Colored geometric primitive data
--- START ---
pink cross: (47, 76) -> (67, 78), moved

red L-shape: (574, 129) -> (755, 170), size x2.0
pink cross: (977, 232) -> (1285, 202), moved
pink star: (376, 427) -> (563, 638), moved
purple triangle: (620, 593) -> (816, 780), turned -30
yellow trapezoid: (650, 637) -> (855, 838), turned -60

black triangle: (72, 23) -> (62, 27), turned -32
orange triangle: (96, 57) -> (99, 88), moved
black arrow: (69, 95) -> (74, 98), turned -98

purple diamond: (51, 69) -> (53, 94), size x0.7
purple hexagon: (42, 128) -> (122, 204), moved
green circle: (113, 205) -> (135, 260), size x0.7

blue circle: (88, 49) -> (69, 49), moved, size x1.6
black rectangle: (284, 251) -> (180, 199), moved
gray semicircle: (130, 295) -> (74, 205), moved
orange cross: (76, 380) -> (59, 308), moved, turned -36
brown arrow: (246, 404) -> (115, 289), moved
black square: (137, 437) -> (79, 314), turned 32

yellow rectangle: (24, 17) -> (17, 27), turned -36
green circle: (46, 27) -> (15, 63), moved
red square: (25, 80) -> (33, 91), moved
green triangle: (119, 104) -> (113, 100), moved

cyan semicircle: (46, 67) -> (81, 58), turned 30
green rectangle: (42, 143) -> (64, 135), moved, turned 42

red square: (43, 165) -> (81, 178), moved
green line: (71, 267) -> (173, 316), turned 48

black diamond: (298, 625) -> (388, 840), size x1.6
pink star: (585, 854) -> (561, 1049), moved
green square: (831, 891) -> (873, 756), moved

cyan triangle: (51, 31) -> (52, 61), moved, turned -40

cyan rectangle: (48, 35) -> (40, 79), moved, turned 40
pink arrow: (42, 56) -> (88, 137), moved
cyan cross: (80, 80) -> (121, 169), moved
--- END ---
WHAT IS BEING ASKED
Each record must be repeated exactly as it appears above.

RESULT BELOW
pink cross: (47, 76) -> (67, 78), moved

red L-shape: (574, 129) -> (755, 170), size x2.0
pink cross: (977, 232) -> (1285, 202), moved
pink star: (376, 427) -> (563, 638), moved
purple triangle: (620, 593) -> (816, 780), turned -30
yellow trapezoid: (650, 637) -> (855, 838), turned -60

black triangle: (72, 23) -> (62, 27), turned -32
orange triangle: (96, 57) -> (99, 88), moved
black arrow: (69, 95) -> (74, 98), turned -98

purple diamond: (51, 69) -> (53, 94), size x0.7
purple hexagon: (42, 128) -> (122, 204), moved
green circle: (113, 205) -> (135, 260), size x0.7

blue circle: (88, 49) -> (69, 49), moved, size x1.6
black rectangle: (284, 251) -> (180, 199), moved
gray semicircle: (130, 295) -> (74, 205), moved
orange cross: (76, 380) -> (59, 308), moved, turned -36
brown arrow: (246, 404) -> (115, 289), moved
black square: (137, 437) -> (79, 314), turned 32

yellow rectangle: (24, 17) -> (17, 27), turned -36
green circle: (46, 27) -> (15, 63), moved
red square: (25, 80) -> (33, 91), moved
green triangle: (119, 104) -> (113, 100), moved

cyan semicircle: (46, 67) -> (81, 58), turned 30
green rectangle: (42, 143) -> (64, 135), moved, turned 42

red square: (43, 165) -> (81, 178), moved
green line: (71, 267) -> (173, 316), turned 48

black diamond: (298, 625) -> (388, 840), size x1.6
pink star: (585, 854) -> (561, 1049), moved
green square: (831, 891) -> (873, 756), moved

cyan triangle: (51, 31) -> (52, 61), moved, turned -40

cyan rectangle: (48, 35) -> (40, 79), moved, turned 40
pink arrow: (42, 56) -> (88, 137), moved
cyan cross: (80, 80) -> (121, 169), moved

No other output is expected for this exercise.